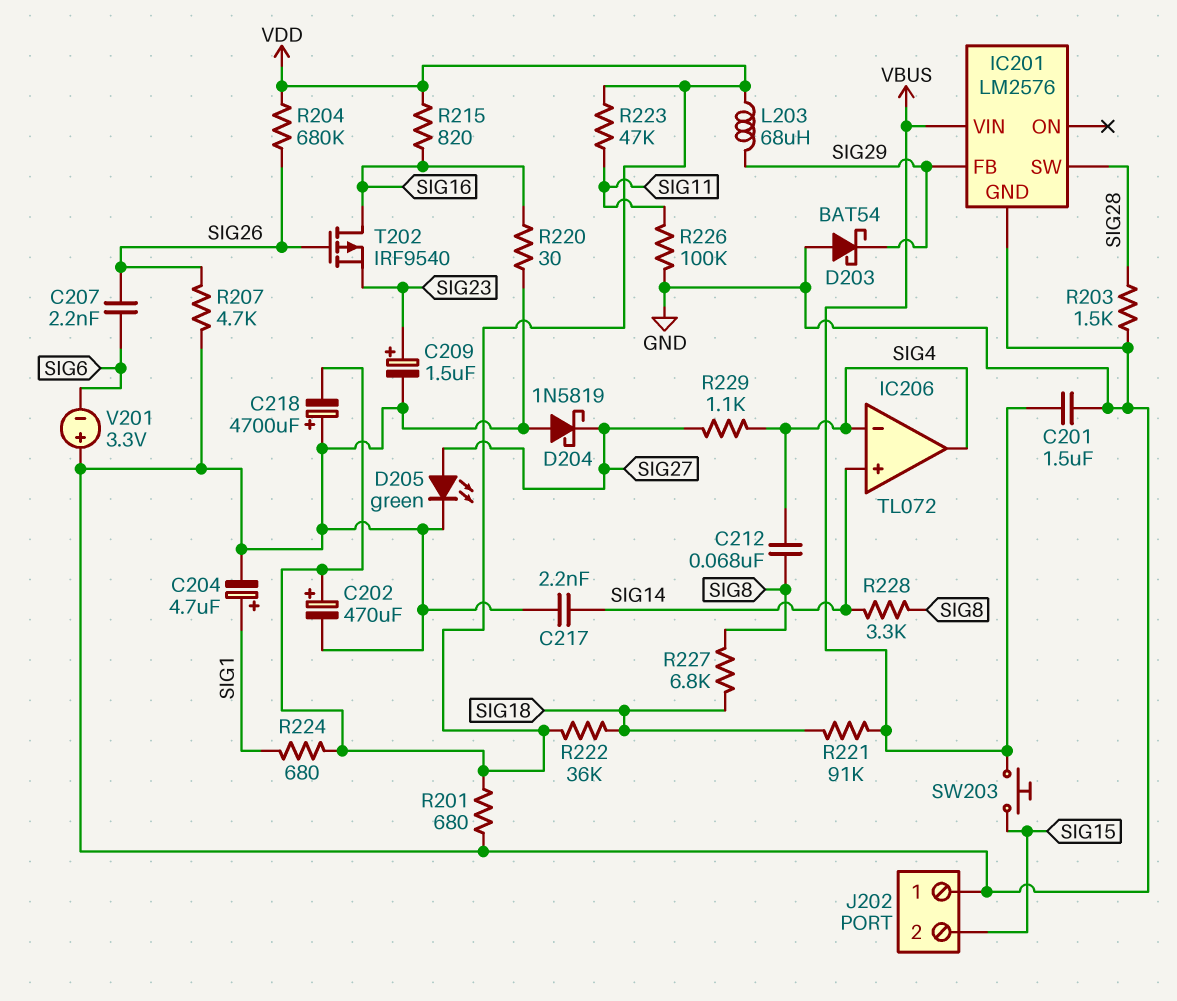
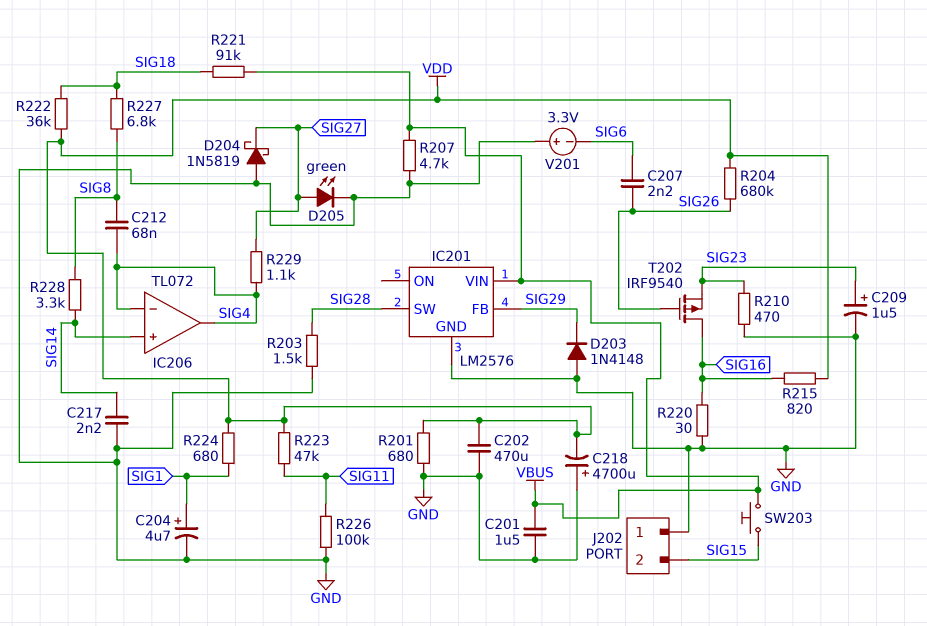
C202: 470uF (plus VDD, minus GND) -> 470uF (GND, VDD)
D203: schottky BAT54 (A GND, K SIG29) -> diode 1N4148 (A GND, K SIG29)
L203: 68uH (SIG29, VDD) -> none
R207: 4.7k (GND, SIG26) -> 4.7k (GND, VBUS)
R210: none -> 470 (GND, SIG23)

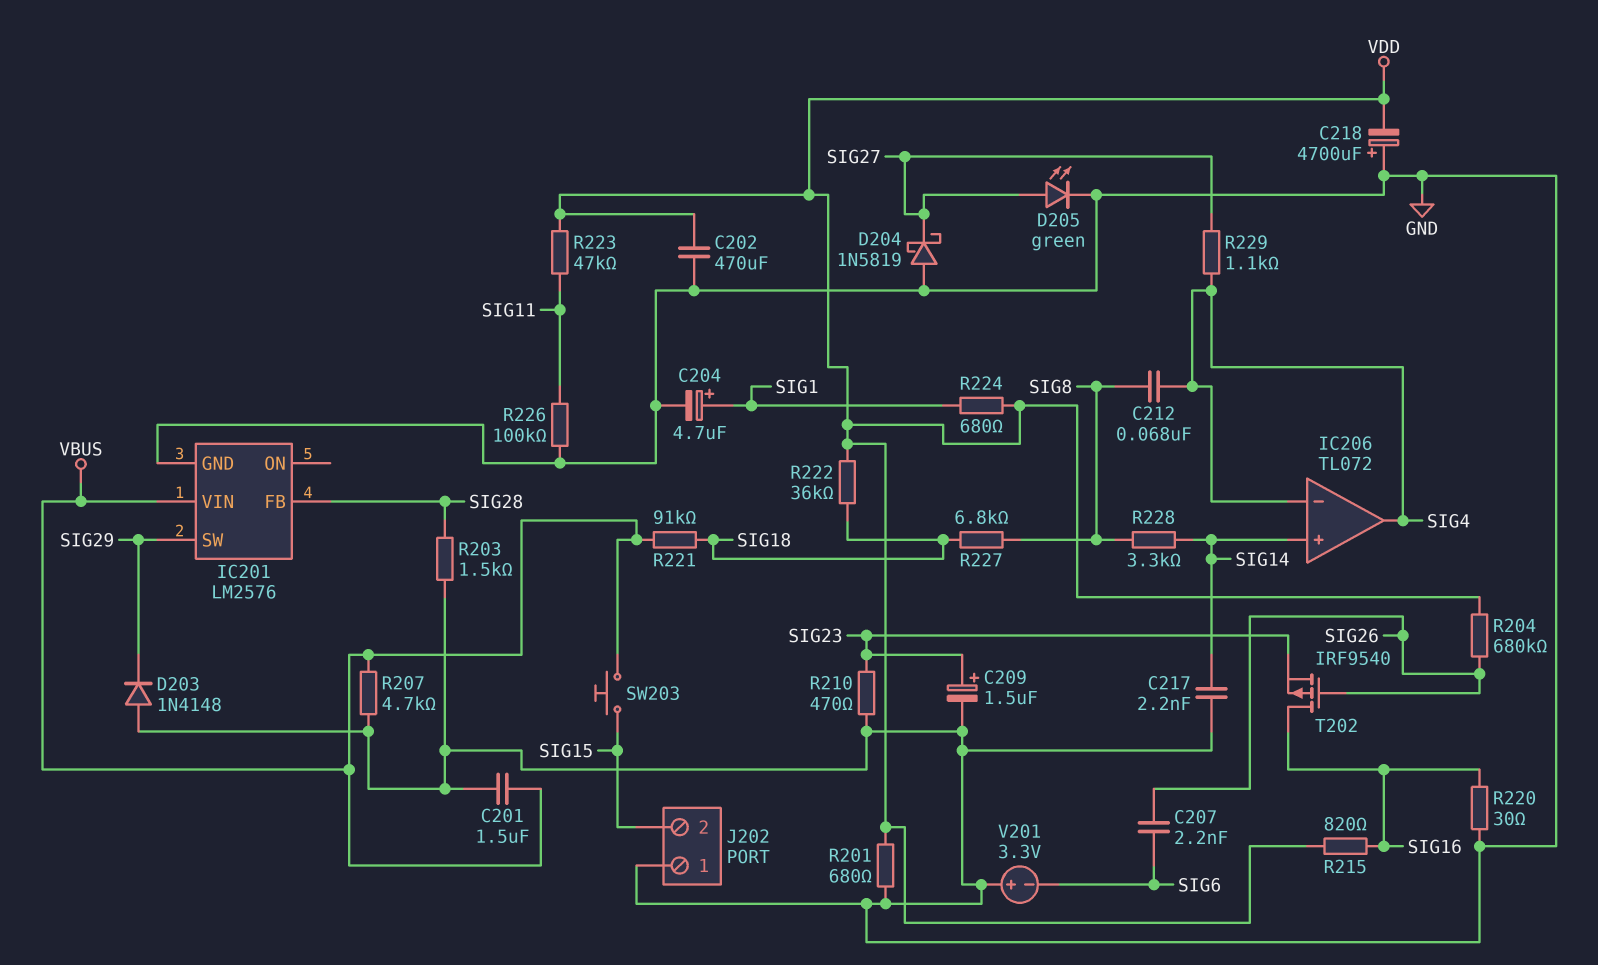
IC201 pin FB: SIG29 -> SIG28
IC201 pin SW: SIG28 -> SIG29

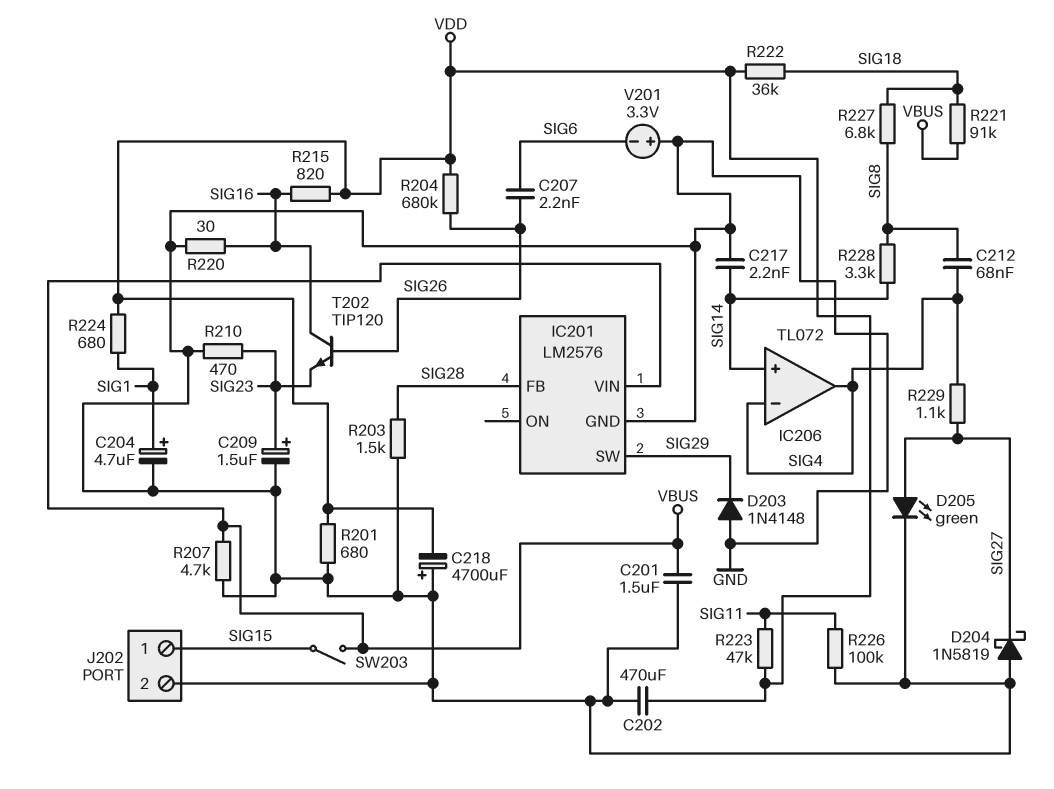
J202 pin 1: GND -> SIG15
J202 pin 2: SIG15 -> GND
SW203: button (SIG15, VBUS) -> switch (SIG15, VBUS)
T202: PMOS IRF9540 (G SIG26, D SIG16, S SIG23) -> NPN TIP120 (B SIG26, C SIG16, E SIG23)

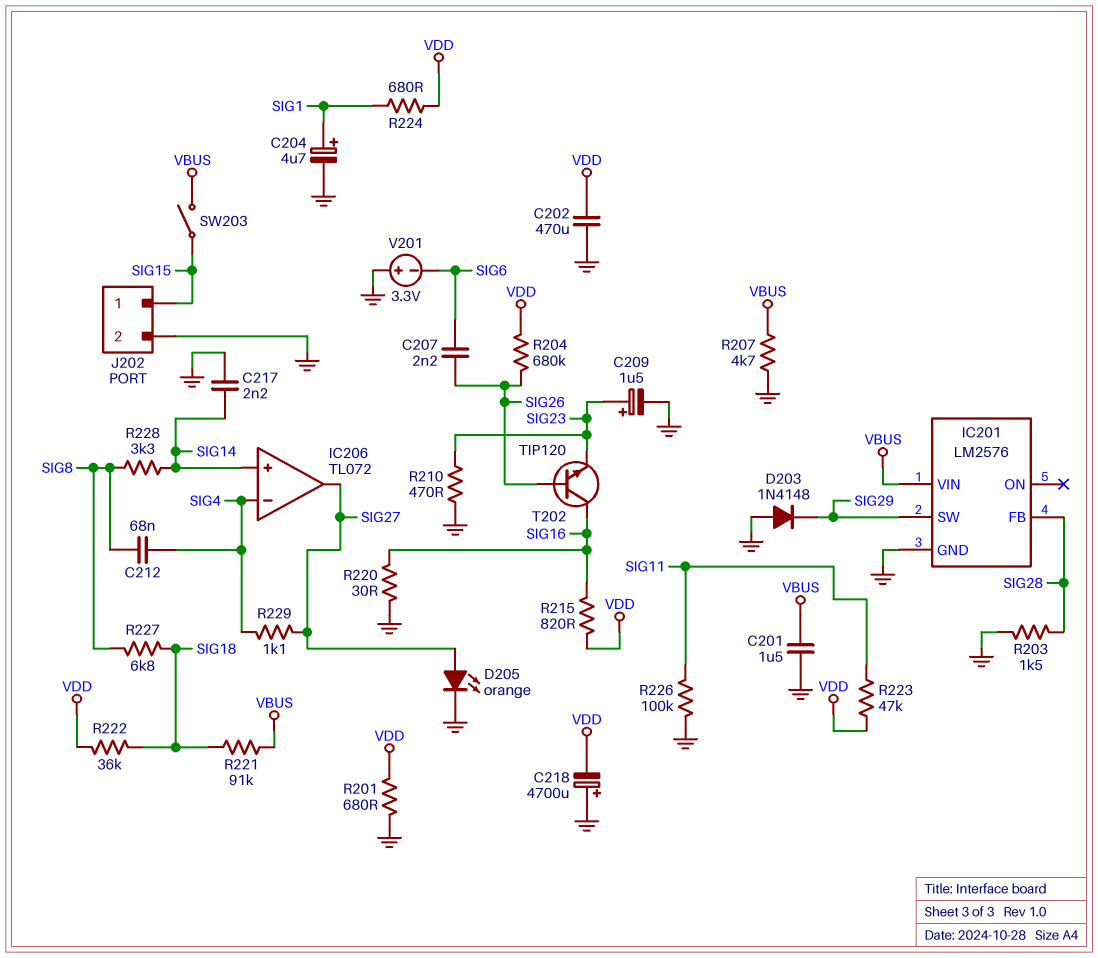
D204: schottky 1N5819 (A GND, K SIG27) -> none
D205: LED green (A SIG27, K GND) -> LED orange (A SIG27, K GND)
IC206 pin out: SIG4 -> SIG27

What you need to do:
Pull out each line of the entries that contains "schottky".

Solution:
D203: schottky BAT54 (A GND, K SIG29) -> diode 1N4148 (A GND, K SIG29)
D204: schottky 1N5819 (A GND, K SIG27) -> none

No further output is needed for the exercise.